A block of data —

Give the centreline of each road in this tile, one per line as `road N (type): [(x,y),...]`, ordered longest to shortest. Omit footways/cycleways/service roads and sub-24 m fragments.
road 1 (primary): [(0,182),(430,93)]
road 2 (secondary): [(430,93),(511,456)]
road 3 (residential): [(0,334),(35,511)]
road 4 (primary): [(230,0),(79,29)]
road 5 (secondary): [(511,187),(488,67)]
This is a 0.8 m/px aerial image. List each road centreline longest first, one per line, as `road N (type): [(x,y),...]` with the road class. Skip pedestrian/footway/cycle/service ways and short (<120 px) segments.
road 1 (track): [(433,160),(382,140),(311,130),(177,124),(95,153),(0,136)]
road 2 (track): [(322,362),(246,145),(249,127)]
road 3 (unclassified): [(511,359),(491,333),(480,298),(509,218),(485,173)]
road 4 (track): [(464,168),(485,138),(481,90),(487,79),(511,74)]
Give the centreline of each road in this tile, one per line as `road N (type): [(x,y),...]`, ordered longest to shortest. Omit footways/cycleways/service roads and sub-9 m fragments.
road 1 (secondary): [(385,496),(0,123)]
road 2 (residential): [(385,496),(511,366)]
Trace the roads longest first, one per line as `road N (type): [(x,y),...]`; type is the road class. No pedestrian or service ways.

STATED TASK — Copy all of the data above line for line, without a single change.

CORRECT OUTPUT —
Give the centreline of each road in this tile, one per line as `road N (type): [(x,y),...]`, ordered longest to shortest. Omit footways/cycleways/service roads and sub-24 m fragments.
road 1 (primary): [(0,182),(430,93)]
road 2 (secondary): [(430,93),(511,456)]
road 3 (residential): [(0,334),(35,511)]
road 4 (primary): [(230,0),(79,29)]
road 5 (secondary): [(511,187),(488,67)]
This is a 0.8 m/px aerial image. List each road centreline longest first, one per line, as `road N (type): [(x,y),...]` with the road class. Skip pedestrian/footway/cycle/service ways and short (<120 px) segments.
road 1 (track): [(433,160),(382,140),(311,130),(177,124),(95,153),(0,136)]
road 2 (track): [(322,362),(246,145),(249,127)]
road 3 (unclassified): [(511,359),(491,333),(480,298),(509,218),(485,173)]
road 4 (track): [(464,168),(485,138),(481,90),(487,79),(511,74)]
Give the centreline of each road in this tile, one per line as `road N (type): [(x,y),...]`, ordered longest to shortest. Omit footways/cycleways/service roads and sub-9 m fragments.
road 1 (secondary): [(385,496),(0,123)]
road 2 (residential): [(385,496),(511,366)]
Trace the roads longest first, one per line as `road N (type): [(x,y),...]`; type is the road class. No pedestrian or service ways.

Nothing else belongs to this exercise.